(Stored data entries)

-- Begin --

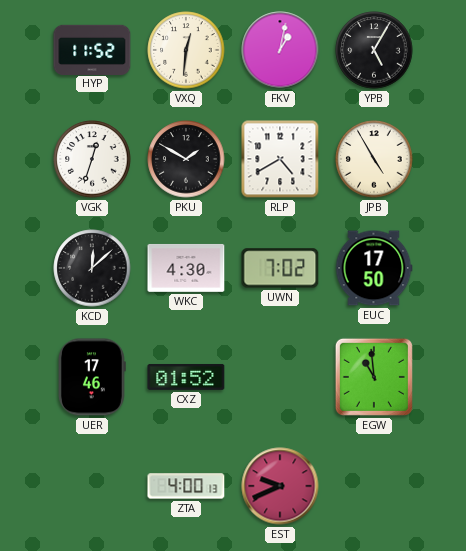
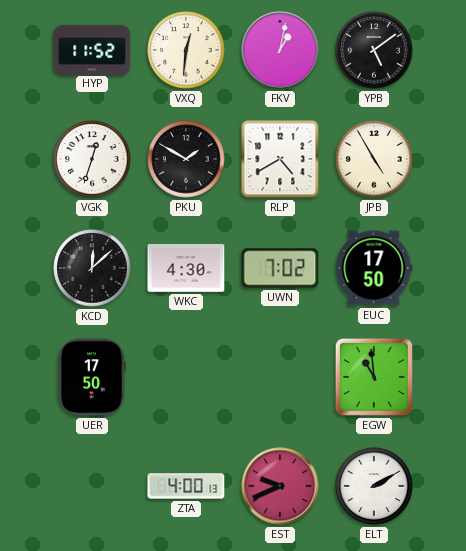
YPB: 5:05 -> 5:09
UER: 17:46 -> 17:50
CXZ: 01:52 -> none
ELT: none -> 2:10
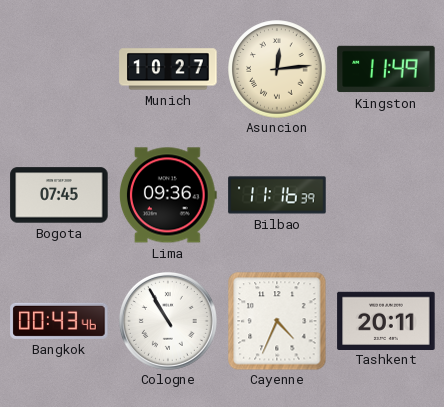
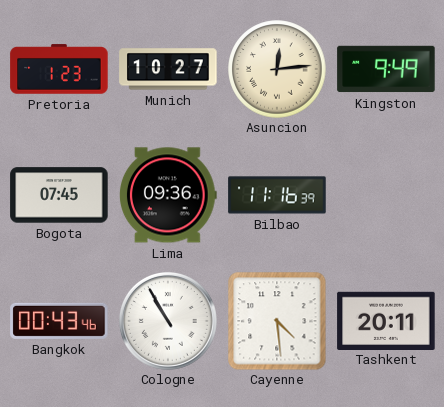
Pretoria: none -> 1:23
Kingston: 11:49 -> 9:49
Cayenne: 4:34 -> 4:29
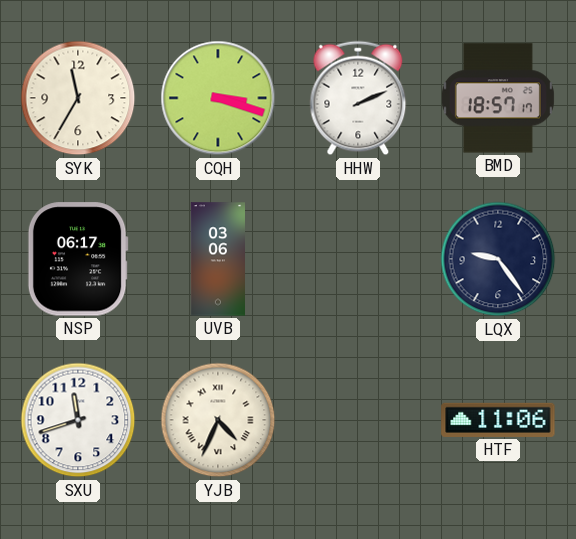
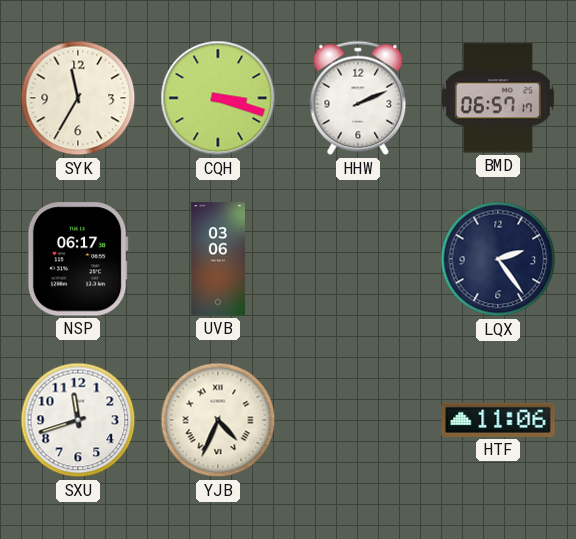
BMD: 18:57 -> 06:57
LQX: 9:24 -> 2:24
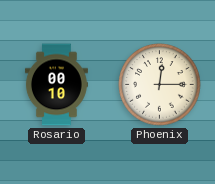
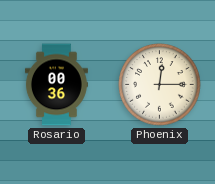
Rosario: 00:10 -> 00:36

-- End --

**PROBLEM REQUIREMENTS:** Copy out the lines from the one containing "Pretoria: none -> 1:23" through the last of the items, reproducing each line exactly. Leave the pictures out of your answer.

**TASK SOLUTION:**
Pretoria: none -> 1:23
Kingston: 11:49 -> 9:49
Cayenne: 4:34 -> 4:29
BMD: 18:57 -> 06:57
LQX: 9:24 -> 2:24
Rosario: 00:10 -> 00:36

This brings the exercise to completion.